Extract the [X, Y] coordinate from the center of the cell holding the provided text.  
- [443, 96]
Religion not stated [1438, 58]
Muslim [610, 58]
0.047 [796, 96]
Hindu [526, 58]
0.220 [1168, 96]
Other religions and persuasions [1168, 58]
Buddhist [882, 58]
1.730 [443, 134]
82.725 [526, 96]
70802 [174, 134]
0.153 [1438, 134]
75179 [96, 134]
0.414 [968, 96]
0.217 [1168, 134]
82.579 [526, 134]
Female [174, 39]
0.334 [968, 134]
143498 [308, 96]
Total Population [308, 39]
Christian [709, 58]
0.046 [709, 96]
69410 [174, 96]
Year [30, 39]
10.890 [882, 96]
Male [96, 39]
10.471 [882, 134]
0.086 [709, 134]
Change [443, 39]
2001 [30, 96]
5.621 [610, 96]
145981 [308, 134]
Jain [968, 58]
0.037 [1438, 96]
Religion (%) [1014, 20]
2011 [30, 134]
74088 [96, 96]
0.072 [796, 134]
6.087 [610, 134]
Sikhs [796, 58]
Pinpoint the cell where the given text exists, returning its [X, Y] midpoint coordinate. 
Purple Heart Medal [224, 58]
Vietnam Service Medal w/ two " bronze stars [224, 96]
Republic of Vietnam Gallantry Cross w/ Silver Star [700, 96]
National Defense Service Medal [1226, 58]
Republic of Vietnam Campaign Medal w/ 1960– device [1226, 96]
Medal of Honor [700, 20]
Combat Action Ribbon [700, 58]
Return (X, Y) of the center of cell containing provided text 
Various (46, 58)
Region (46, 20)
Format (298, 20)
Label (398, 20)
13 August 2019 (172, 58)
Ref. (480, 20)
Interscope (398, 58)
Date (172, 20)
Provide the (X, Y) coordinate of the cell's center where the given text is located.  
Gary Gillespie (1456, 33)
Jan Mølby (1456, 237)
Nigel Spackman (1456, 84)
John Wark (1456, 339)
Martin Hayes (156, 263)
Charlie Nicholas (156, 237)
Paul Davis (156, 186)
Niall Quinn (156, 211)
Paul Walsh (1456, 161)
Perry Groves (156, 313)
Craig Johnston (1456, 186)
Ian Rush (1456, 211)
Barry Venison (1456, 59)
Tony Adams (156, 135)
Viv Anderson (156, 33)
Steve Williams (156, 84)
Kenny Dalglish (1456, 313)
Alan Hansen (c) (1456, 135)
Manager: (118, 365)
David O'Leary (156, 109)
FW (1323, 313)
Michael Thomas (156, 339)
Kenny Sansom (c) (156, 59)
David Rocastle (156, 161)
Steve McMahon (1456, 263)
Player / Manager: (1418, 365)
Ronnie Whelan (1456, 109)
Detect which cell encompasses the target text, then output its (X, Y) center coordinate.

○ ○ ○

Reproduce the listing word for word, from its first line through the line containing "National Defense Service Medal [1226, 58]", including that line.

▸ Solution
Extract the [X, Y] coordinate from the center of the cell holding the provided text.  
- [443, 96]
Religion not stated [1438, 58]
Muslim [610, 58]
0.047 [796, 96]
Hindu [526, 58]
0.220 [1168, 96]
Other religions and persuasions [1168, 58]
Buddhist [882, 58]
1.730 [443, 134]
82.725 [526, 96]
70802 [174, 134]
0.153 [1438, 134]
75179 [96, 134]
0.414 [968, 96]
0.217 [1168, 134]
82.579 [526, 134]
Female [174, 39]
0.334 [968, 134]
143498 [308, 96]
Total Population [308, 39]
Christian [709, 58]
0.046 [709, 96]
69410 [174, 96]
Year [30, 39]
10.890 [882, 96]
Male [96, 39]
10.471 [882, 134]
0.086 [709, 134]
Change [443, 39]
2001 [30, 96]
5.621 [610, 96]
145981 [308, 134]
Jain [968, 58]
0.037 [1438, 96]
Religion (%) [1014, 20]
2011 [30, 134]
74088 [96, 96]
0.072 [796, 134]
6.087 [610, 134]
Sikhs [796, 58]
Pinpoint the cell where the given text exists, returning its [X, Y] midpoint coordinate. 
Purple Heart Medal [224, 58]
Vietnam Service Medal w/ two " bronze stars [224, 96]
Republic of Vietnam Gallantry Cross w/ Silver Star [700, 96]
National Defense Service Medal [1226, 58]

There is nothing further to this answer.